START INPUT MATERIAL

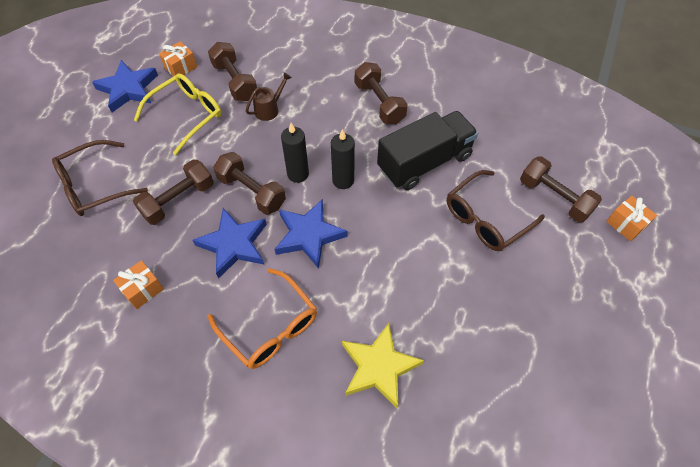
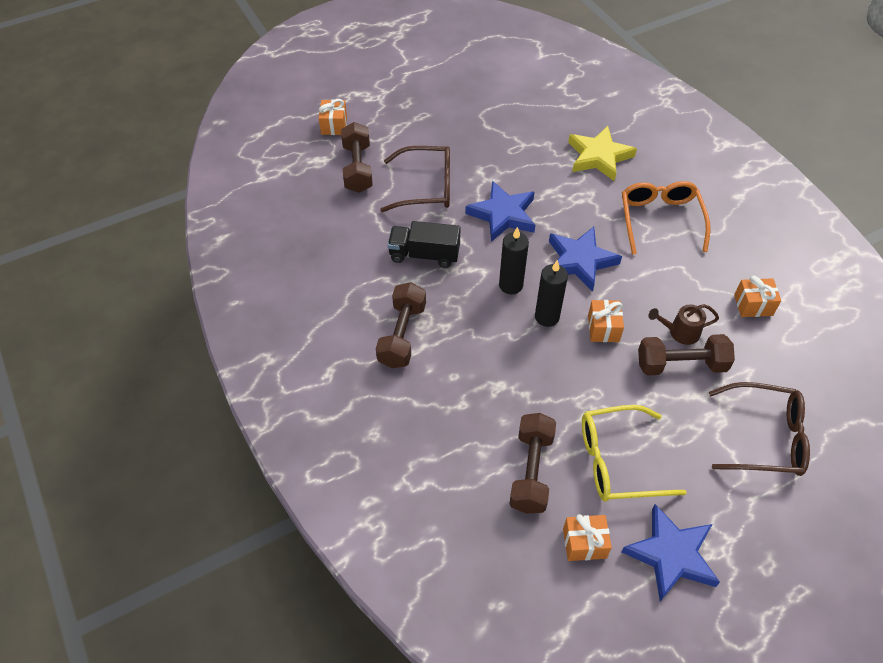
camera: 140 degrees left, 5 degrees down
(234, 244) = (651, 293): blue star -> blue star (503, 215)
(251, 191) = (603, 328): brown dumbbell -> orange gift
(269, 109) = (519, 405): brown watering can -> brown watering can (679, 332)
(424, 162) = (424, 255): black truck -> black truck, size x0.66

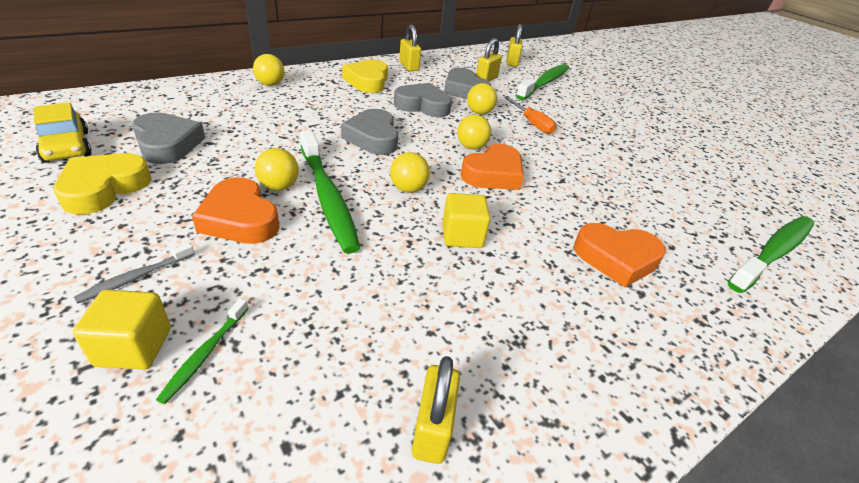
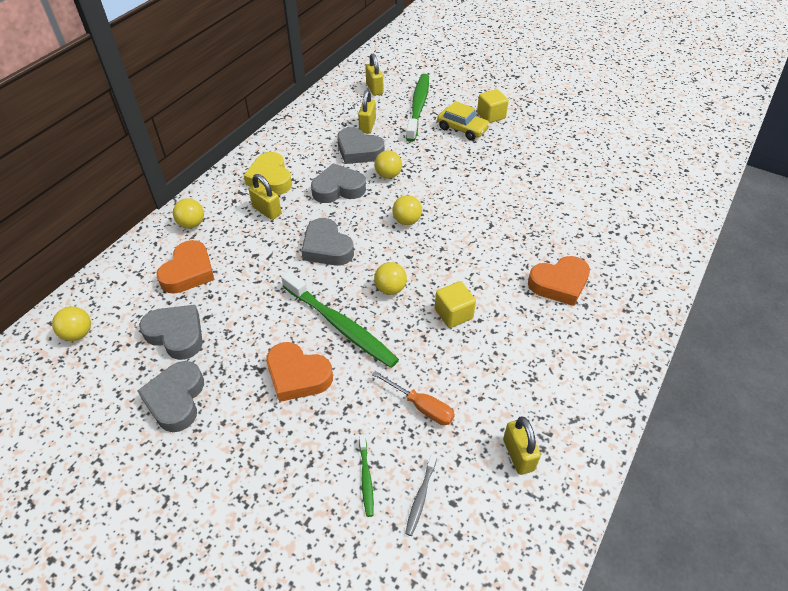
camera: 20 degrees left, 10 degrees up
(66, 146) = (101, 377): yellow car -> yellow car (462, 129)
(104, 188) = (176, 399): yellow heart -> grey heart
(134, 347) = (322, 496): yellow cube -> yellow cube (491, 116)
(136, 277) = (275, 454): grey toothbrush -> grey toothbrush (420, 497)
(279, 186) = (298, 333): yellow ball -> yellow ball (78, 334)
(409, 66) = (290, 139): yellow padlock -> yellow padlock (267, 211)
(493, 174) = (440, 243): orange heart -> orange heart (189, 272)
(532, 123) = (436, 169): orange screwdriver -> orange screwdriver (421, 406)
(773, 252) = (652, 228): green toothbrush -> none

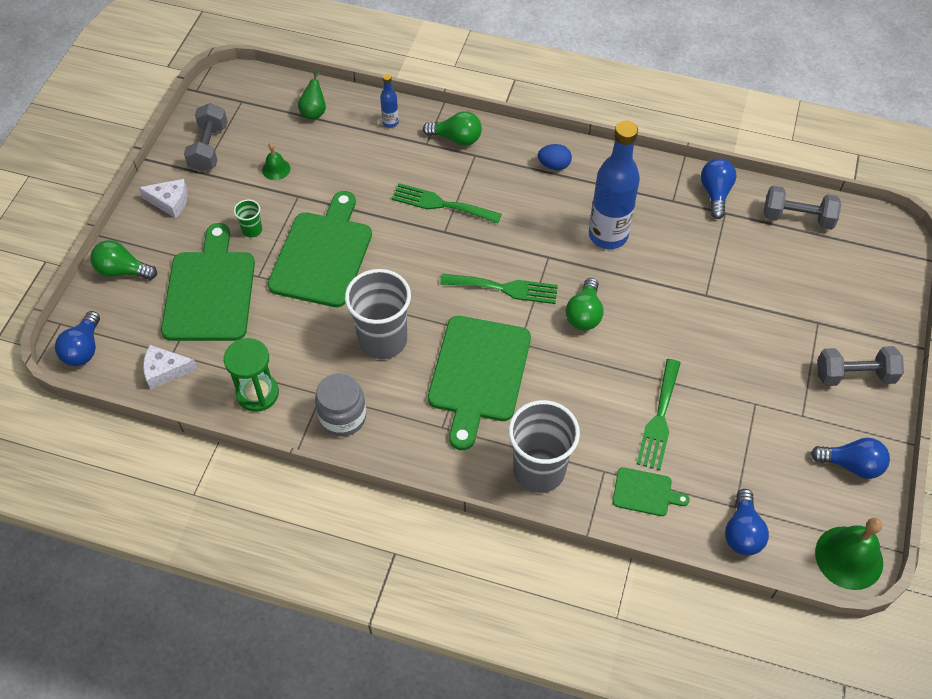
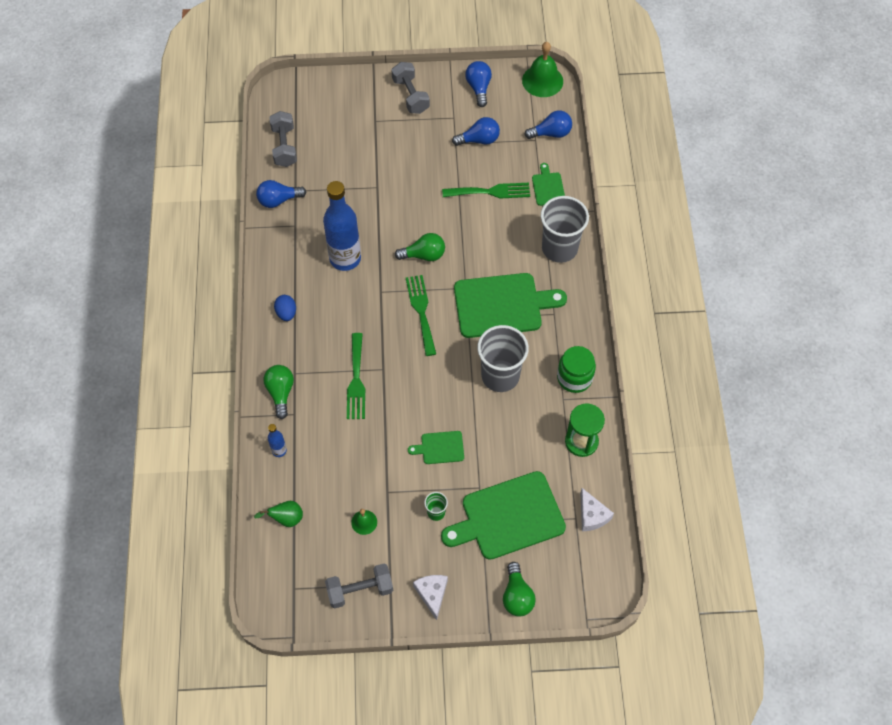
camera: 110 degrees left, 5 degrees up
(84, 349) = (600, 587): blue light bulb -> blue light bulb (479, 140)
(323, 255) = (440, 448): green cutting board -> green cutting board, size x0.47
(343, 417) = (574, 378): grey jar -> green jar

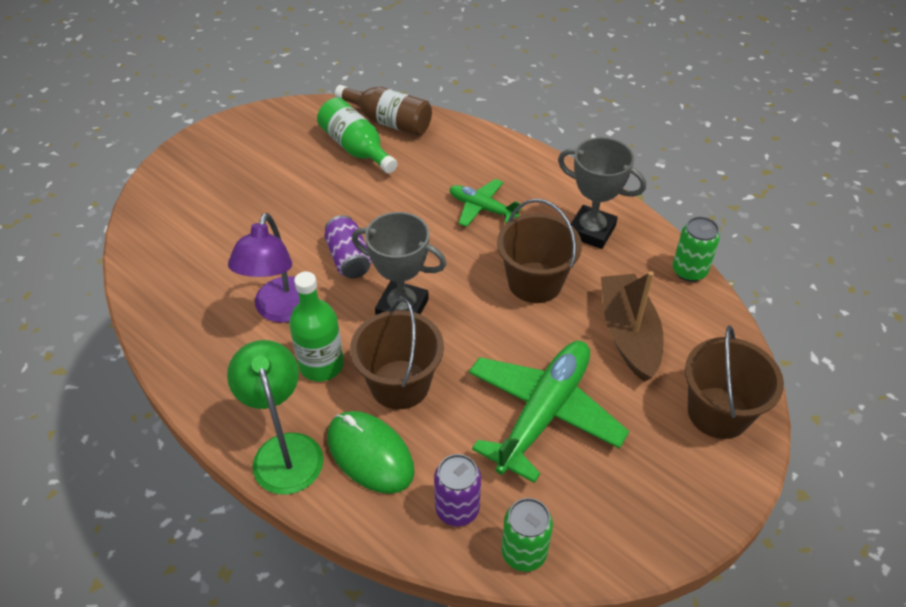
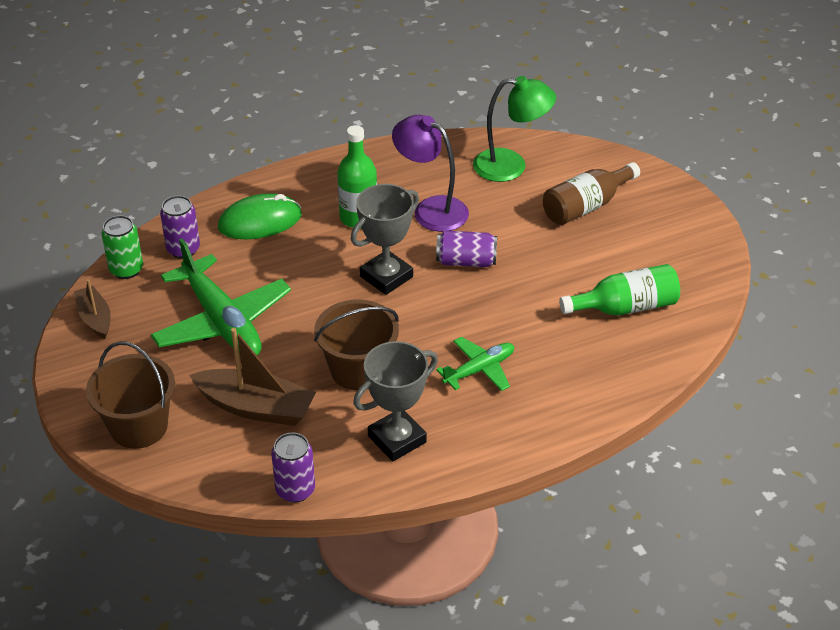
camera: 115 degrees right, 5 degrees down
(284, 450) = (295, 183): green lamp -> green lamp (511, 166)
(388, 122) = (660, 344): brown bottle -> brown bottle (586, 206)
(400, 384) = (309, 253): brown bucket -> none
(617, 539) = (95, 318): none -> brown boat
(689, 271) = (295, 490): green can -> purple can

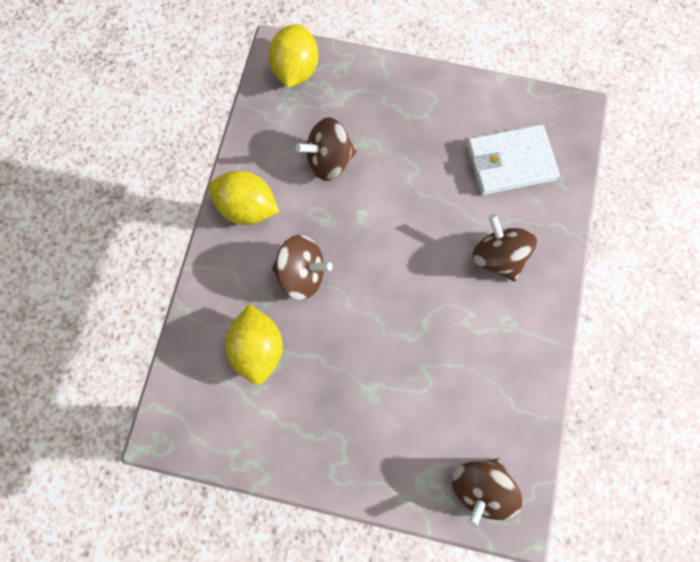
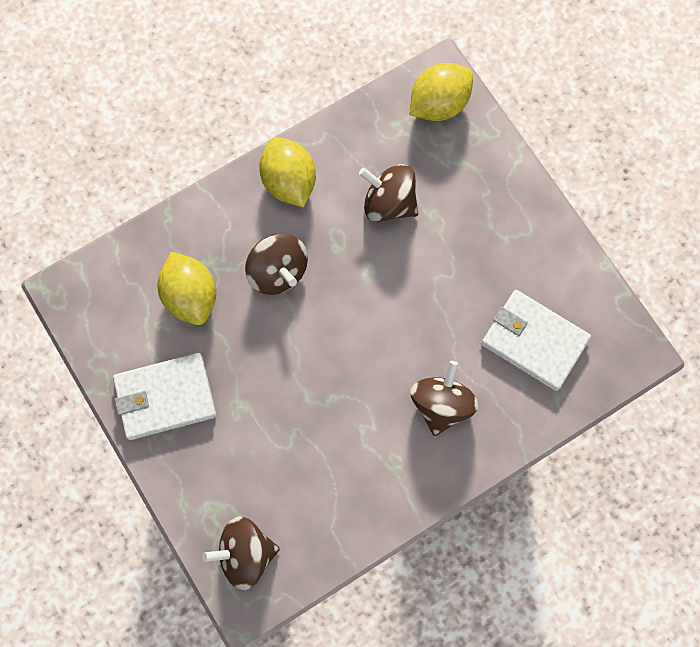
camera: 45 degrees right, 0 degrees up
(258, 348) = (191, 296): yellow lemon -> yellow lemon turned 60 degrees counterclockwise
(313, 436) = (165, 397): none -> white wallet

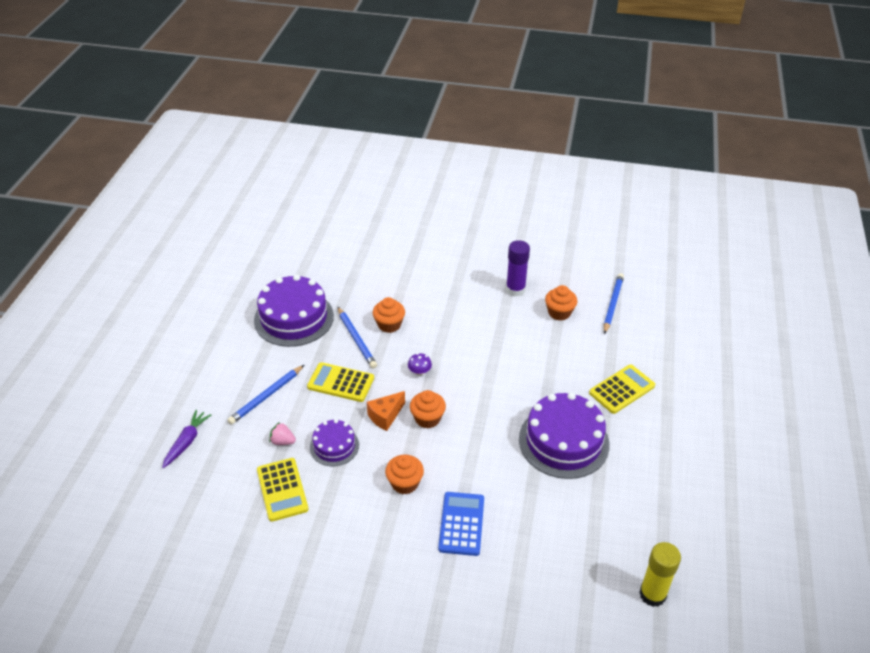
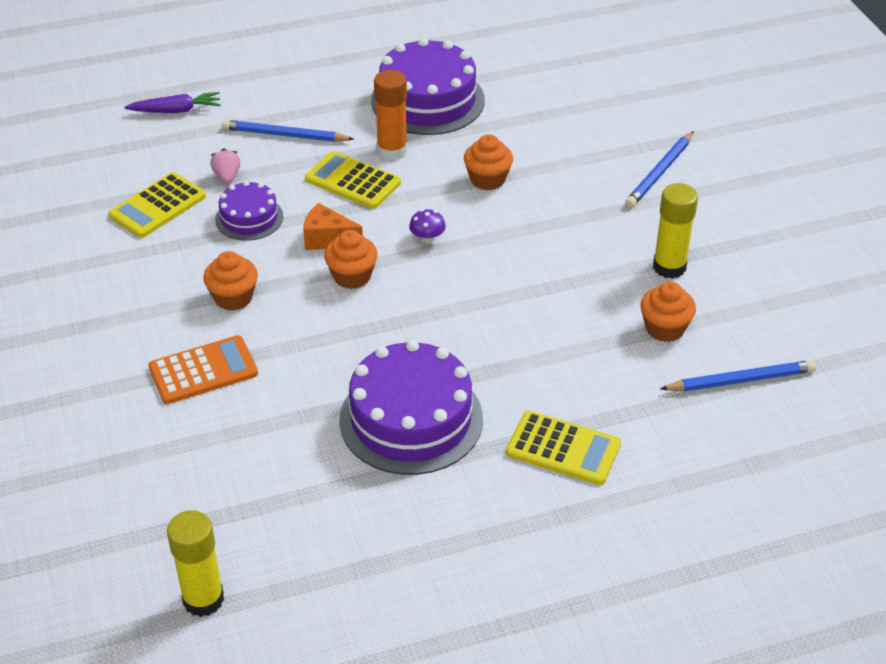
camera: 60 degrees right, 0 degrees up
(327, 353) = (392, 150): none -> orange glue stick
(340, 383) = (353, 181): yellow calculator -> yellow calculator turned 45 degrees counterclockwise
(356, 339) = (437, 163): blue pencil -> blue pencil (660, 172)
(461, 524) = (203, 370): blue calculator -> orange calculator
(515, 290) = (669, 267): purple glue stick -> yellow glue stick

END INPUT MATERIAL

▸ PROBLEM STATEMENT: Beginning with the first entry above, reproduce every line verbatim until the line with "(493, 174) = (440, 243): orange", which is included too; omit pictures.

▸ RESPONSE TO THIS TASK:
camera: 140 degrees left, 5 degrees down
(234, 244) = (651, 293): blue star -> blue star (503, 215)
(251, 191) = (603, 328): brown dumbbell -> orange gift
(269, 109) = (519, 405): brown watering can -> brown watering can (679, 332)
(424, 162) = (424, 255): black truck -> black truck, size x0.66

camera: 20 degrees left, 10 degrees up
(66, 146) = (101, 377): yellow car -> yellow car (462, 129)
(104, 188) = (176, 399): yellow heart -> grey heart
(134, 347) = (322, 496): yellow cube -> yellow cube (491, 116)
(136, 277) = (275, 454): grey toothbrush -> grey toothbrush (420, 497)
(279, 186) = (298, 333): yellow ball -> yellow ball (78, 334)
(409, 66) = (290, 139): yellow padlock -> yellow padlock (267, 211)
(493, 174) = (440, 243): orange heart -> orange heart (189, 272)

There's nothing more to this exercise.